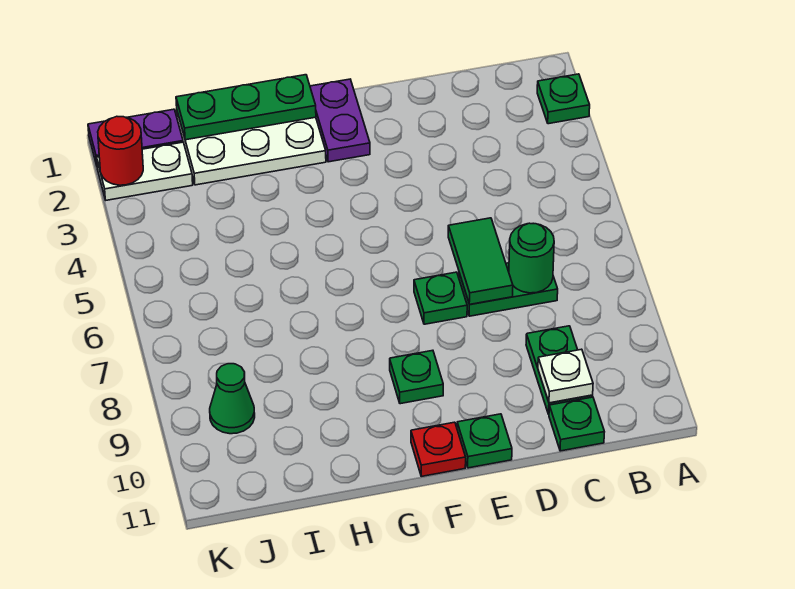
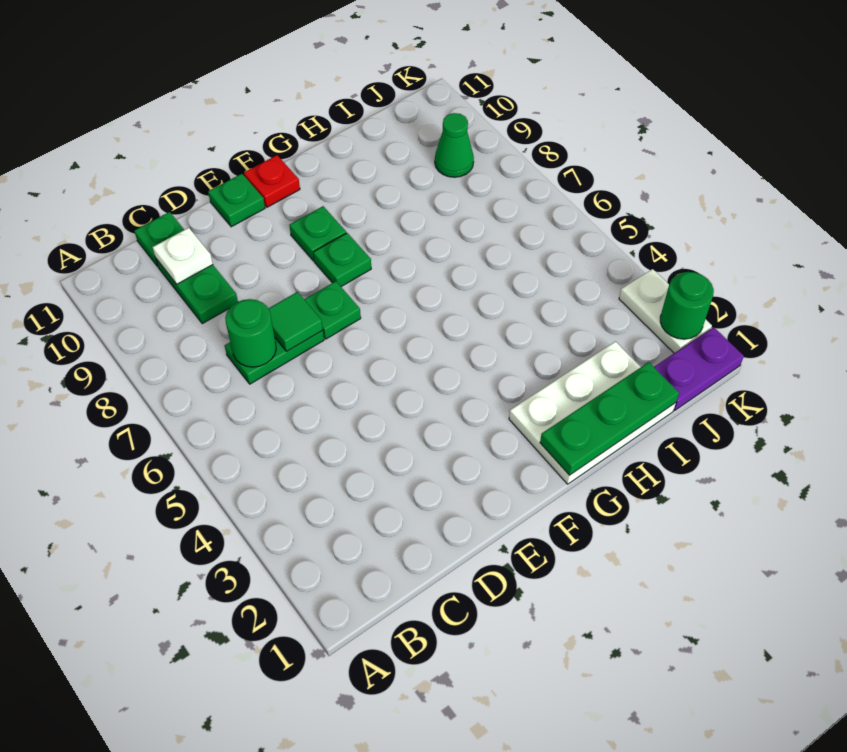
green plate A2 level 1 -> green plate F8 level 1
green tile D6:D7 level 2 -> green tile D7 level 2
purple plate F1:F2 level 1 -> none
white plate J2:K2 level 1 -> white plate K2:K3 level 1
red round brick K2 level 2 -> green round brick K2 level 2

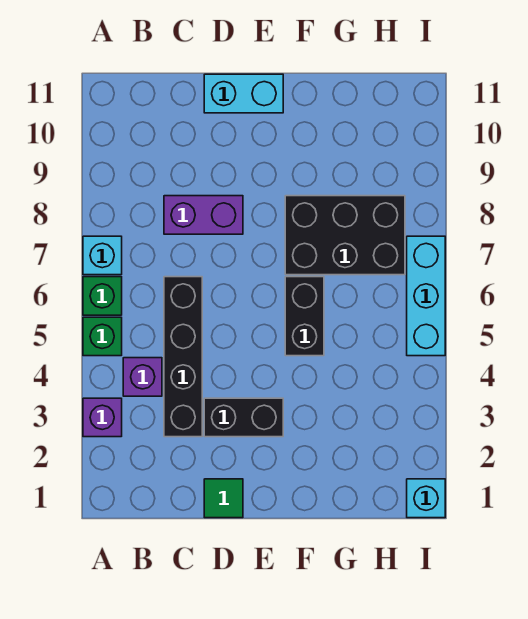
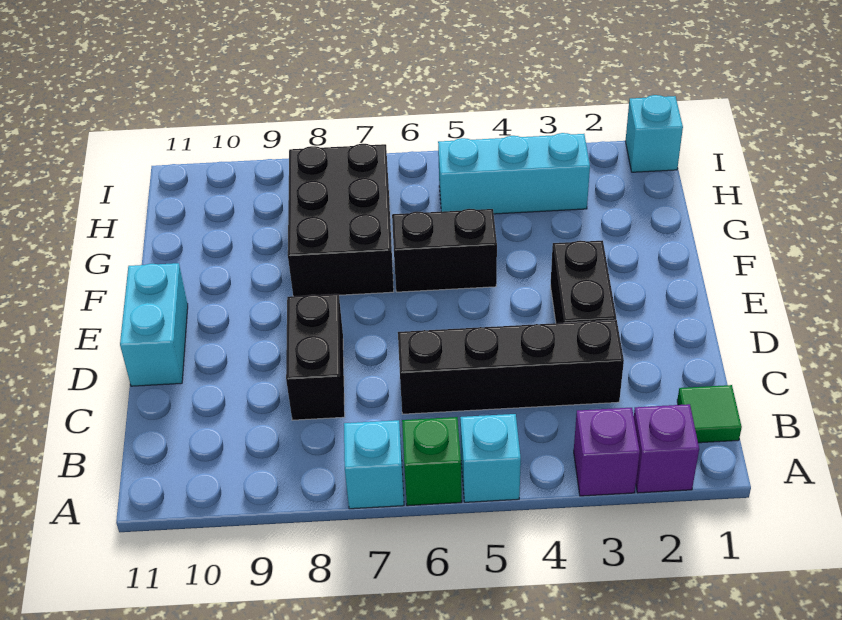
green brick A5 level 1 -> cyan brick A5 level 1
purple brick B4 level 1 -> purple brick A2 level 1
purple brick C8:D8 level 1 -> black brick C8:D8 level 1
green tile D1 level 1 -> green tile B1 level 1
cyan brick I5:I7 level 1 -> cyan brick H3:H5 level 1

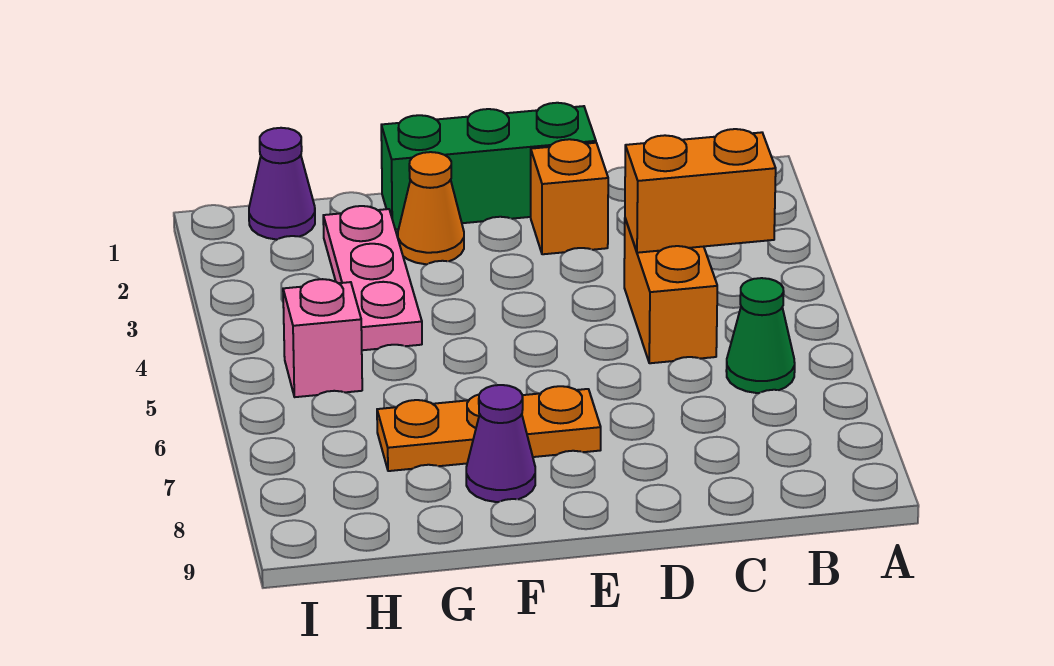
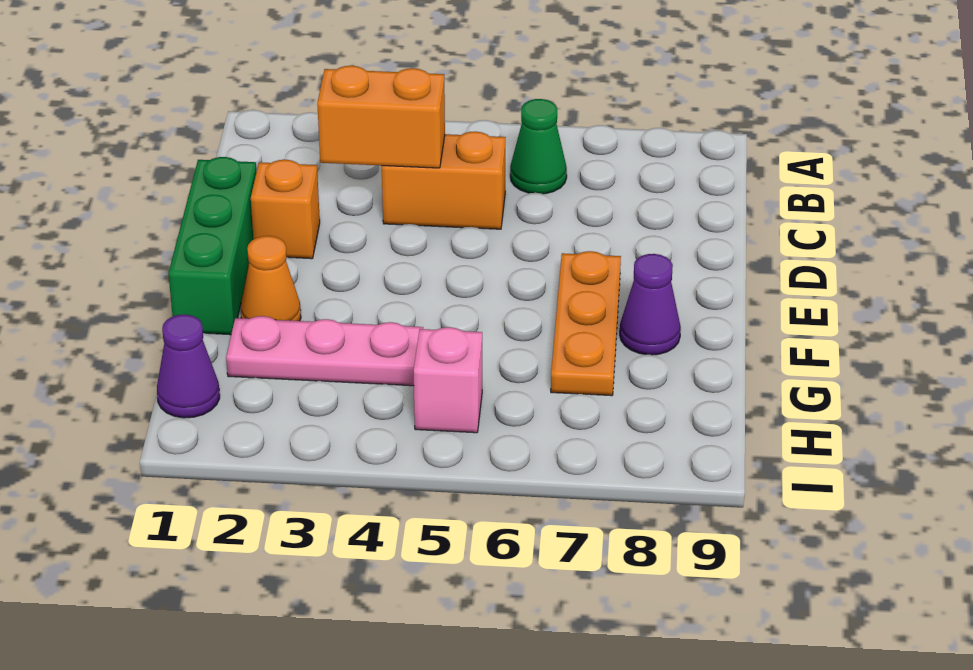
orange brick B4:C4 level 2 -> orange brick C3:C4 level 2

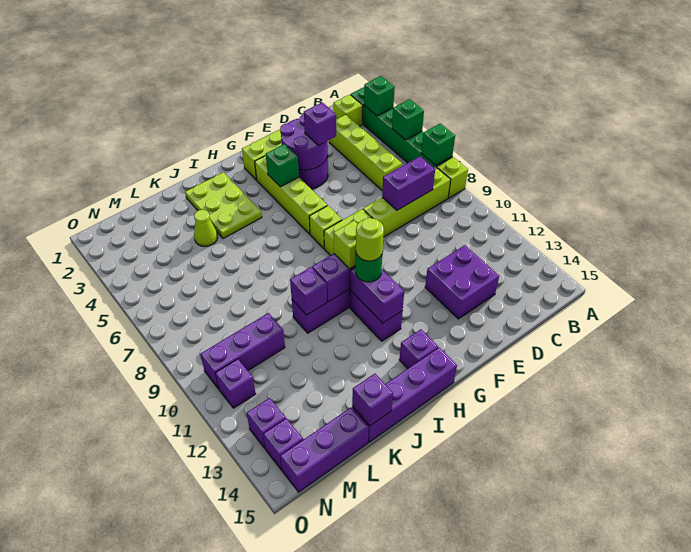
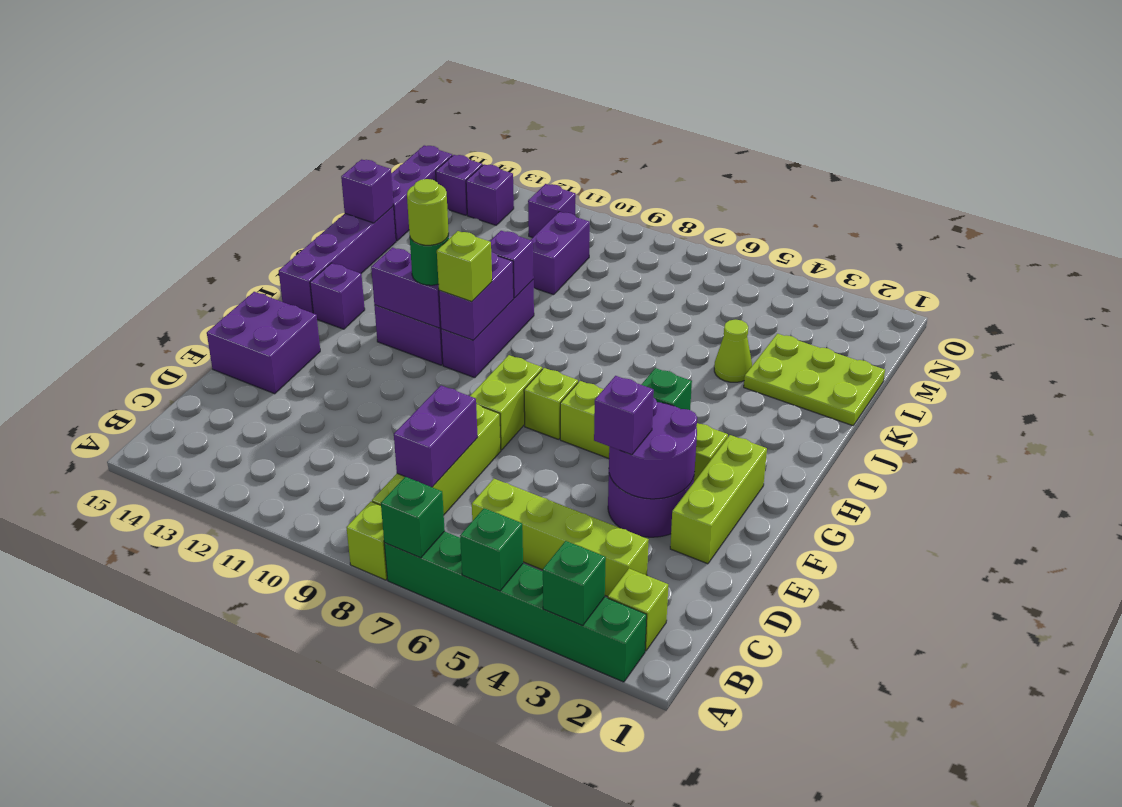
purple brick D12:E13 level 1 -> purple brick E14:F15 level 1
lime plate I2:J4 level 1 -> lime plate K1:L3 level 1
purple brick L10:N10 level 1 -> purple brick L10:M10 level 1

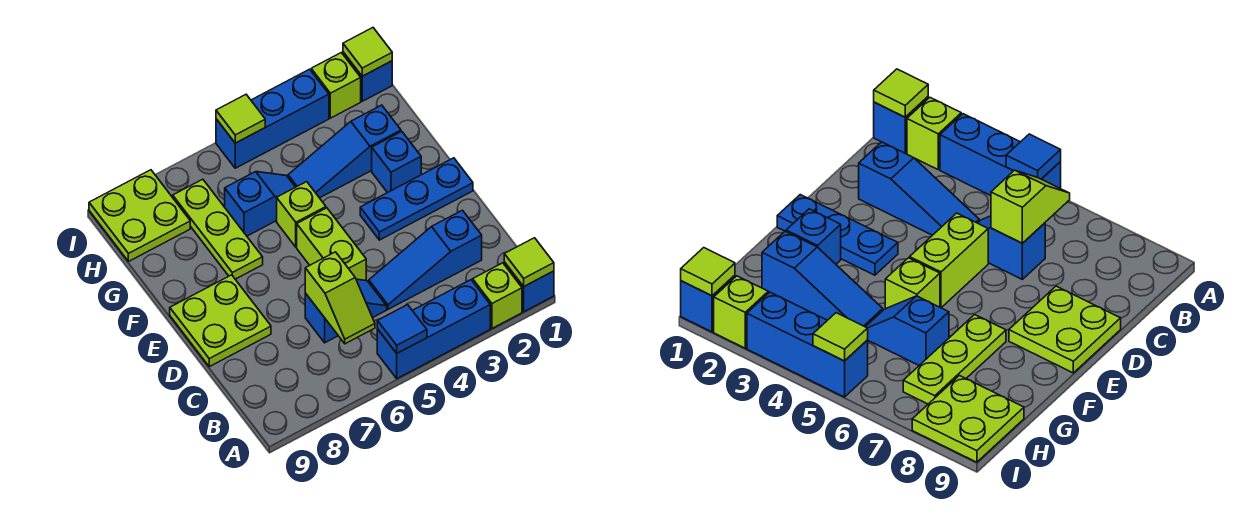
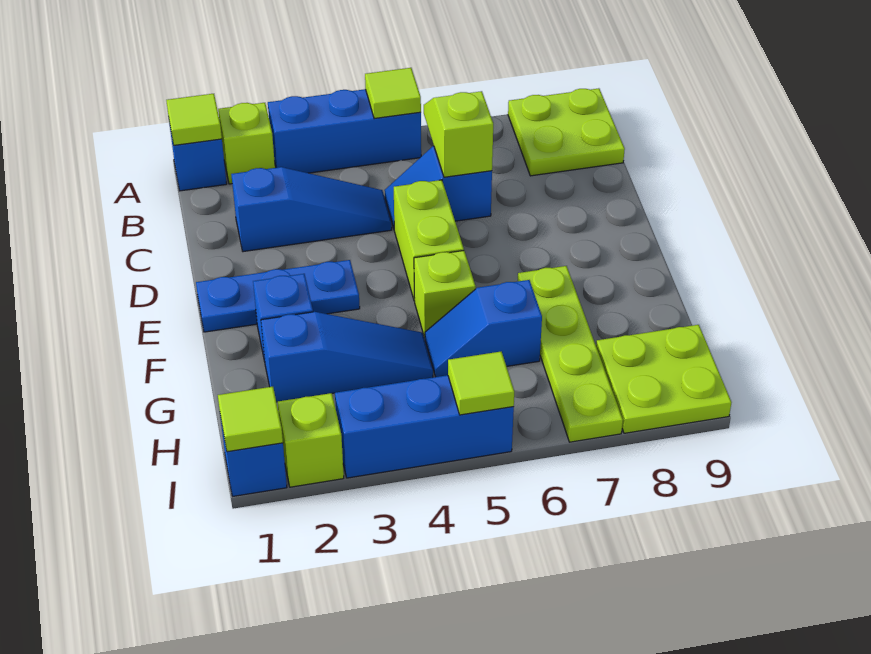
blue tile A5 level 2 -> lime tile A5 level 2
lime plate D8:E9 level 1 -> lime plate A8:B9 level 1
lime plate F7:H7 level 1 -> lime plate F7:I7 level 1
------------------------------
* [Your objective]
Taking the line with "lime plate D8:E9" as the first, copy every line through the end of the entries above exactly, with no others.

* [Exercise response]
lime plate D8:E9 level 1 -> lime plate A8:B9 level 1
lime plate F7:H7 level 1 -> lime plate F7:I7 level 1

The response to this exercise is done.